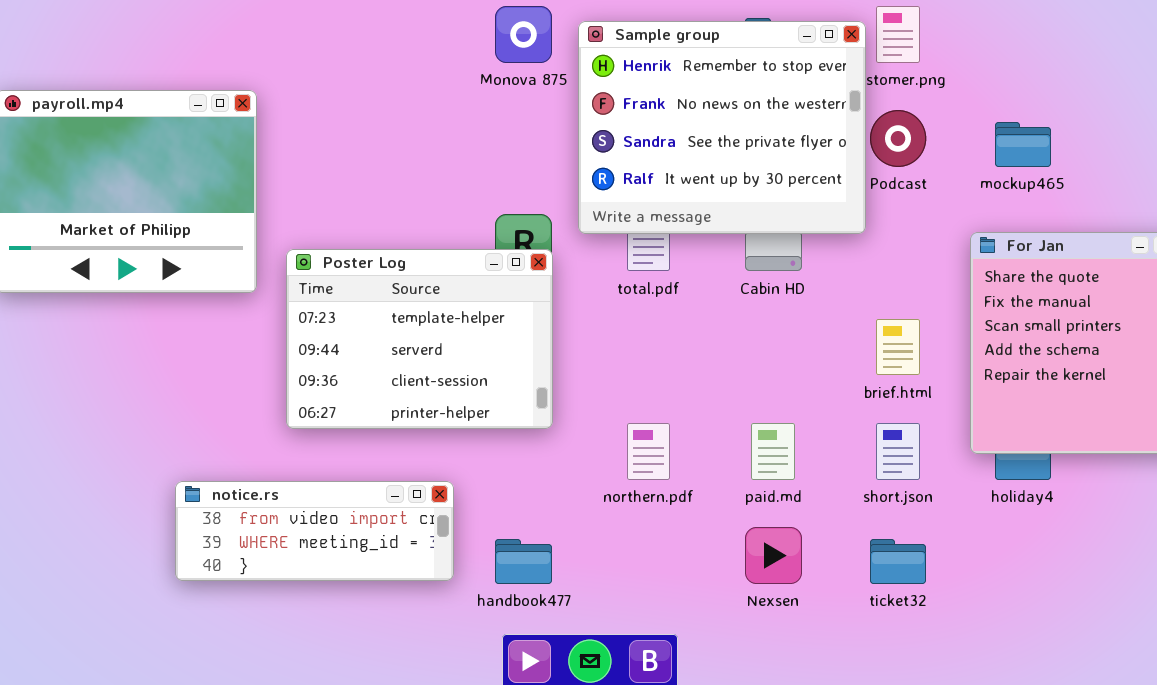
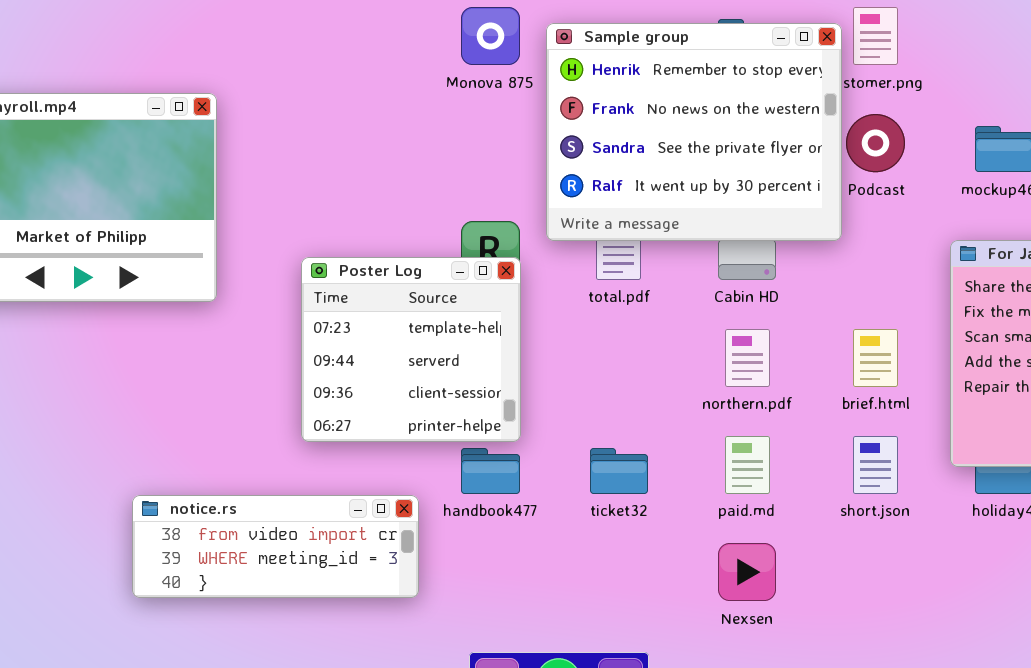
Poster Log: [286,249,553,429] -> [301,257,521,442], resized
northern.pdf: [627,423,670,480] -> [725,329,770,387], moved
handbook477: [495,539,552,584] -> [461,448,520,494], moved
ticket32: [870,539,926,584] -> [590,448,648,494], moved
------------------------------
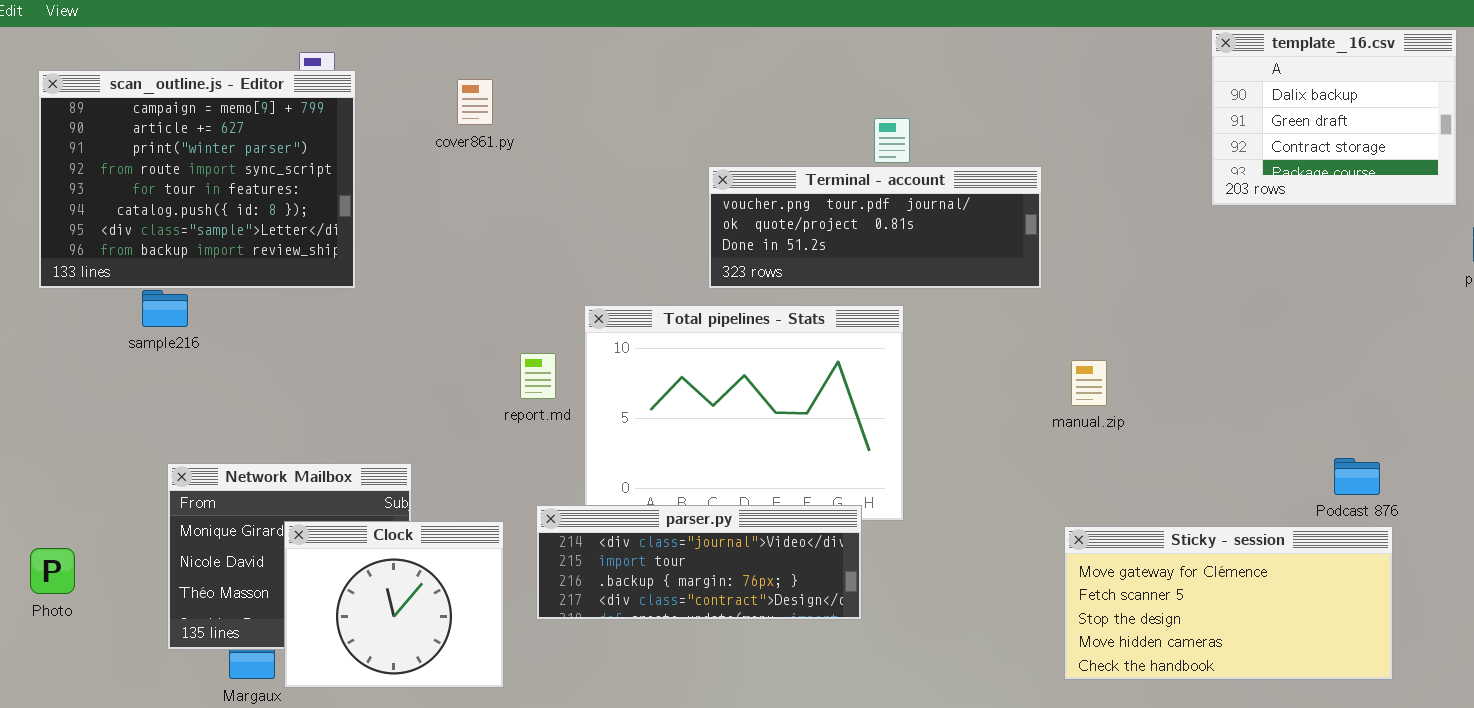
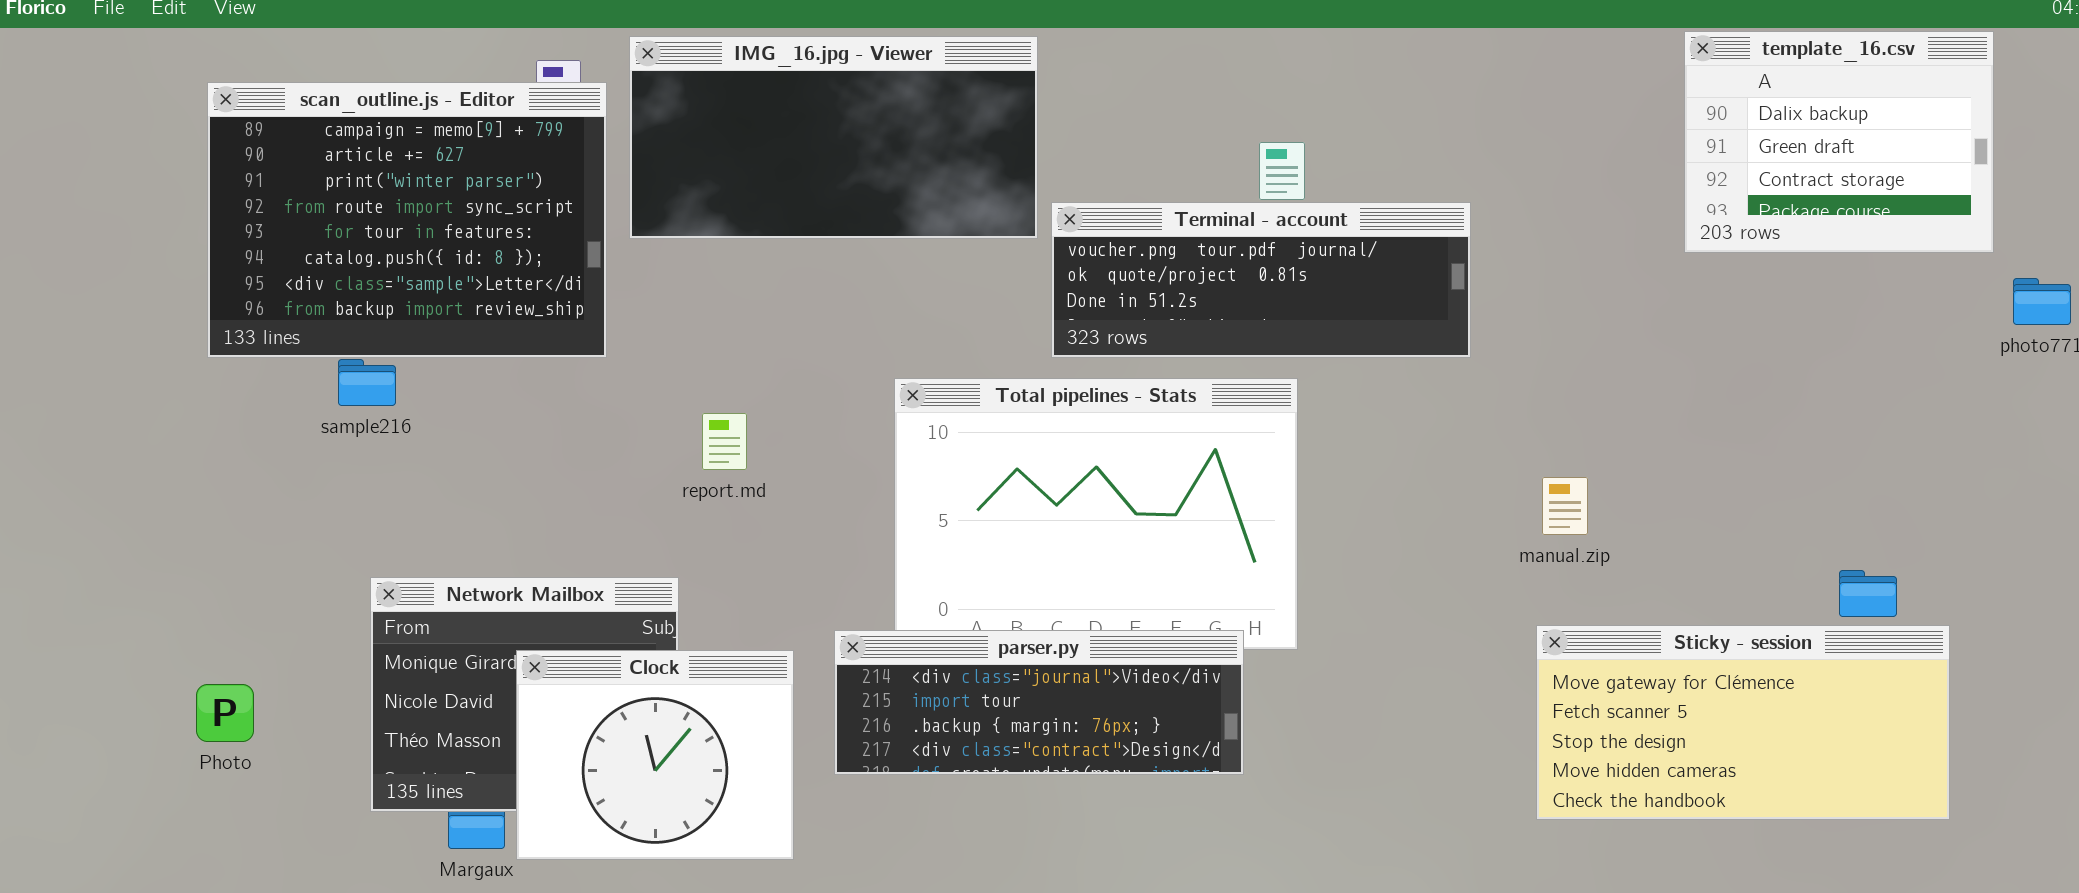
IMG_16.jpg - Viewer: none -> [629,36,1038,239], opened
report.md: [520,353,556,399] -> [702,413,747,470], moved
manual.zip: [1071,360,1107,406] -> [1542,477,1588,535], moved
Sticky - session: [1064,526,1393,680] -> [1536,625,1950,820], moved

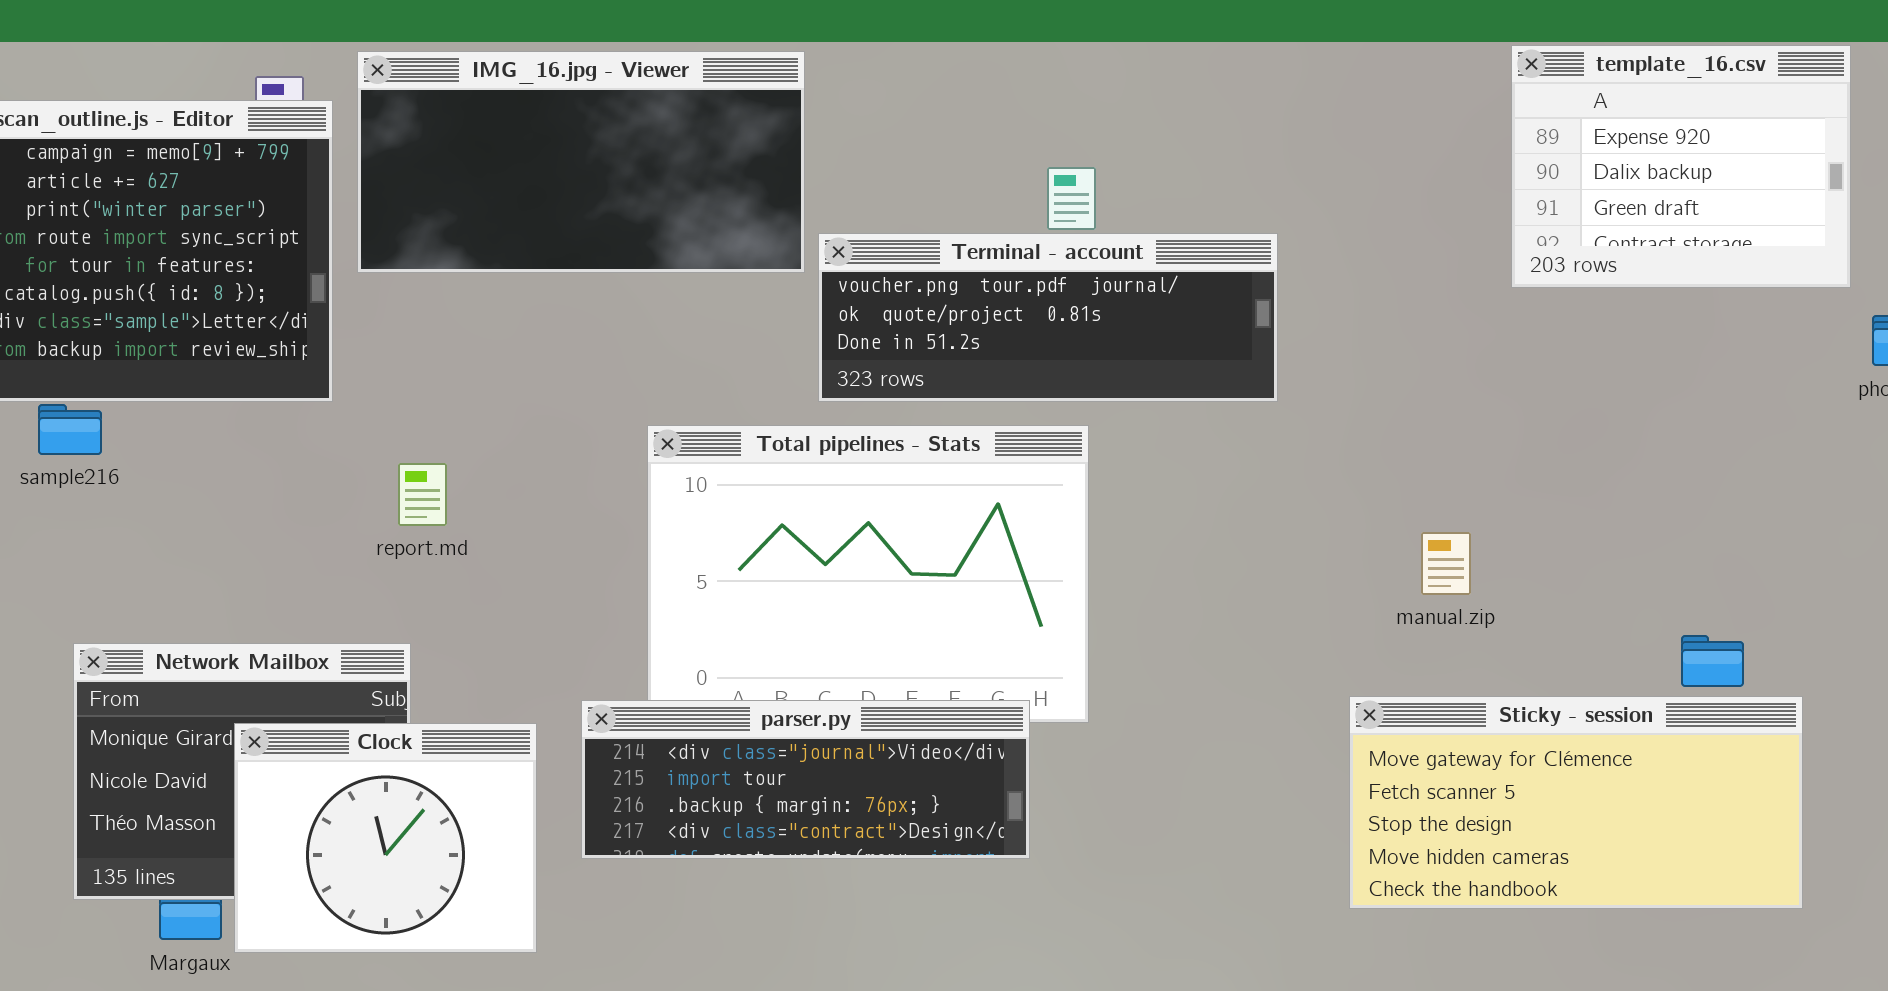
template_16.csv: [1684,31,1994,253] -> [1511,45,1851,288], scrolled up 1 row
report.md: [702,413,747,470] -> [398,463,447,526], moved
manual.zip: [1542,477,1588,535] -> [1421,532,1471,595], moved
------------------------------
### What to do:
Please output the lines above beginning at the line with "report.md: [520,353,556,399] ->" and ending after the line with "manual.zip: [1542,477,1588,535] ->", precisely as written and with no pictures.

### Finished exercise:
report.md: [520,353,556,399] -> [702,413,747,470], moved
manual.zip: [1071,360,1107,406] -> [1542,477,1588,535], moved
Sticky - session: [1064,526,1393,680] -> [1536,625,1950,820], moved

template_16.csv: [1684,31,1994,253] -> [1511,45,1851,288], scrolled up 1 row
report.md: [702,413,747,470] -> [398,463,447,526], moved
manual.zip: [1542,477,1588,535] -> [1421,532,1471,595], moved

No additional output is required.